╭─ Records supplied

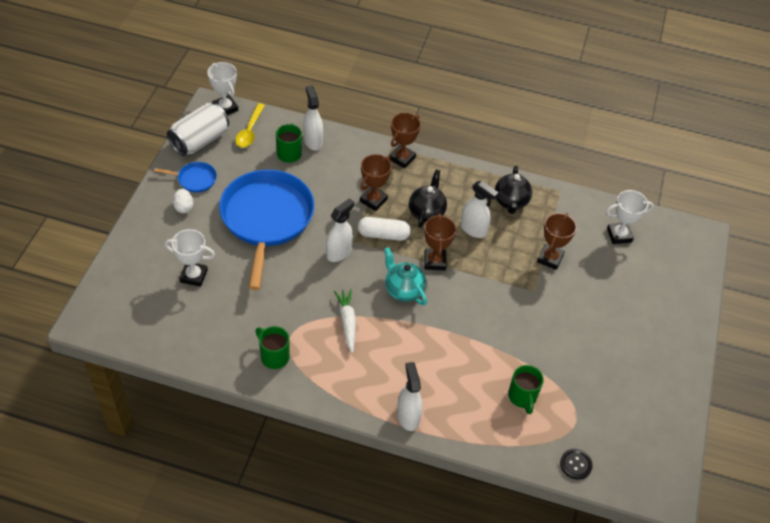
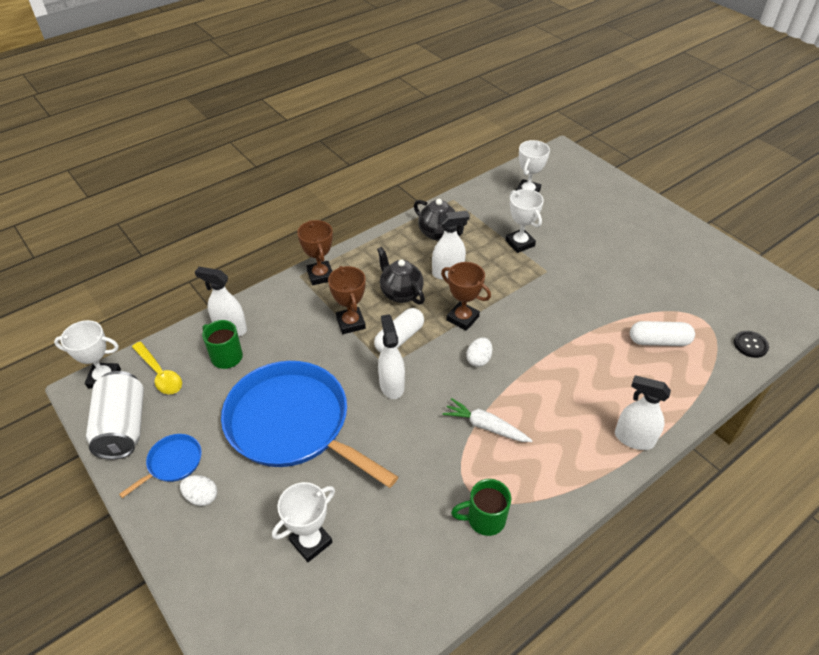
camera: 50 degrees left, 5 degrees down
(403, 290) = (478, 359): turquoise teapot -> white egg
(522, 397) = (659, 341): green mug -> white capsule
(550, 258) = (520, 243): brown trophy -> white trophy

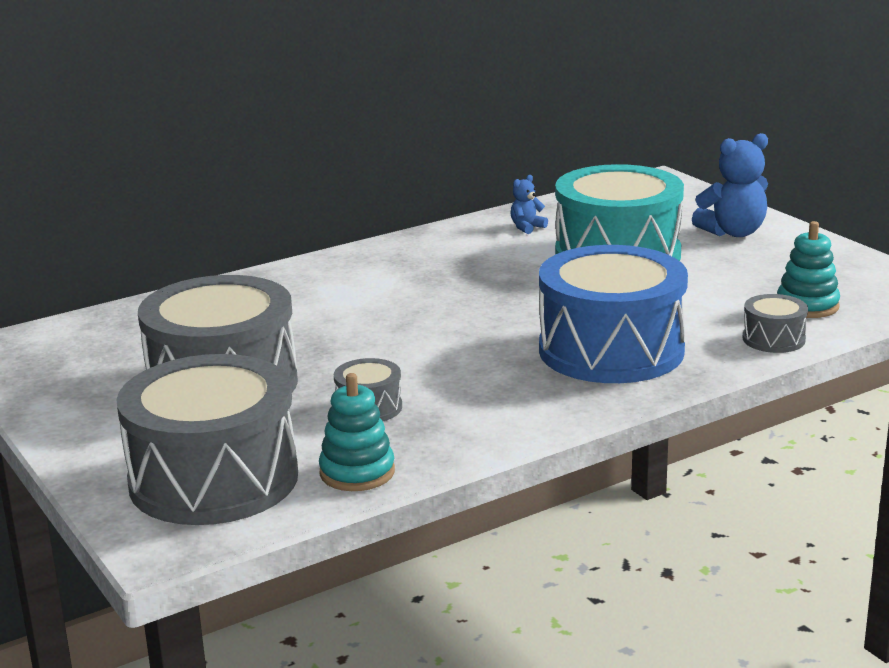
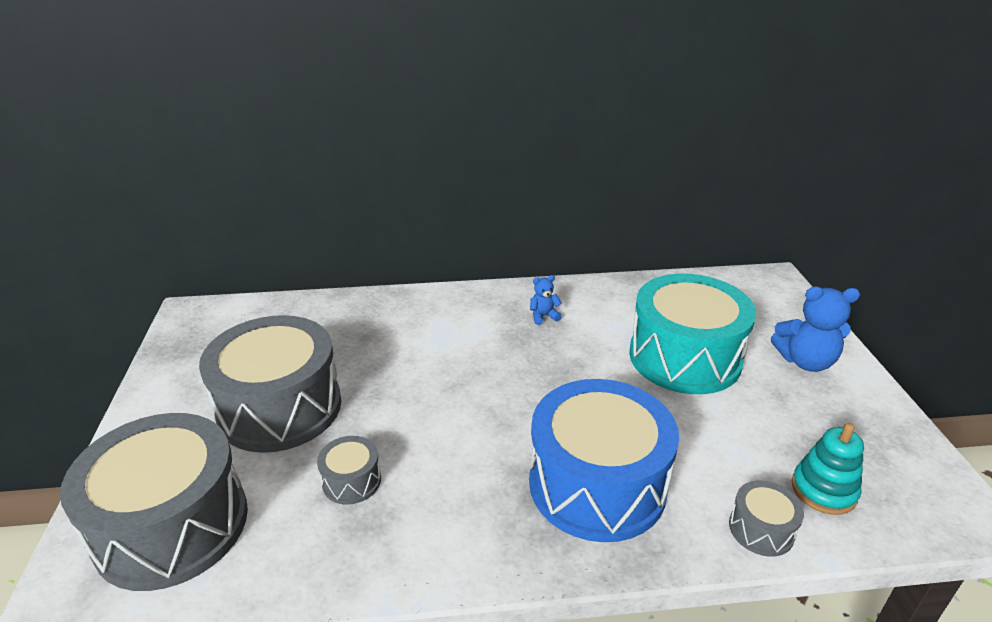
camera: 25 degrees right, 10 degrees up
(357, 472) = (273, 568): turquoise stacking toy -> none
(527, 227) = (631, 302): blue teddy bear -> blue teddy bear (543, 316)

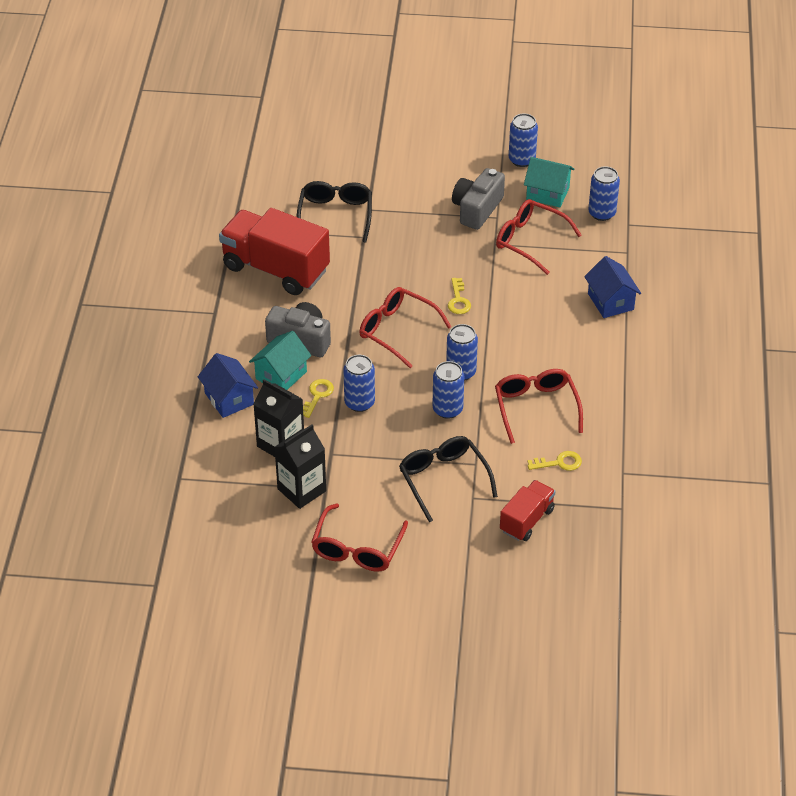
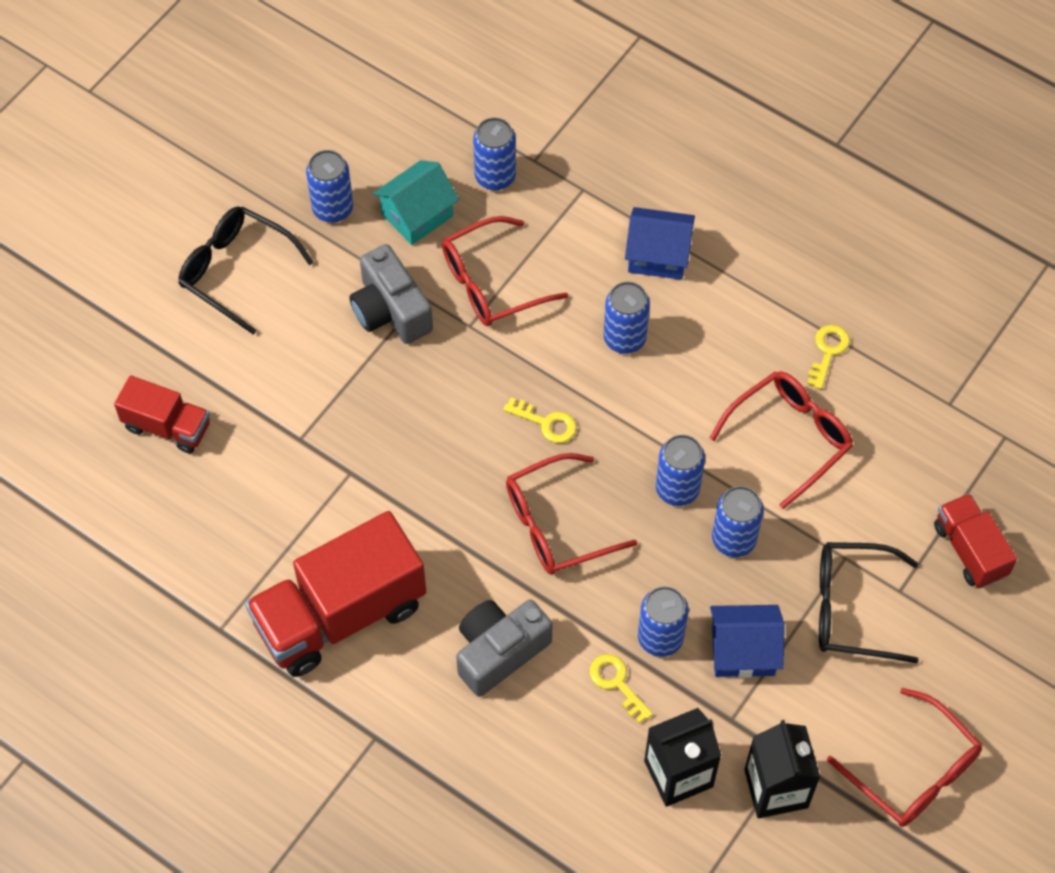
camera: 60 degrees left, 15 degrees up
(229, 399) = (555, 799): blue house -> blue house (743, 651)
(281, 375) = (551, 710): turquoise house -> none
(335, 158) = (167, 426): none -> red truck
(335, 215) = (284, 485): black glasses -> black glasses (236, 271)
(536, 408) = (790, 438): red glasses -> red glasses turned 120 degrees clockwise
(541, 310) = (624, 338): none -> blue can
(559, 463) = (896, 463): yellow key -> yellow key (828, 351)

╰─

■ What you have to do:
Please copy every line from the entries that includes the word "white".

■ Result:
(403, 290) = (478, 359): turquoise teapot -> white egg
(522, 397) = (659, 341): green mug -> white capsule
(550, 258) = (520, 243): brown trophy -> white trophy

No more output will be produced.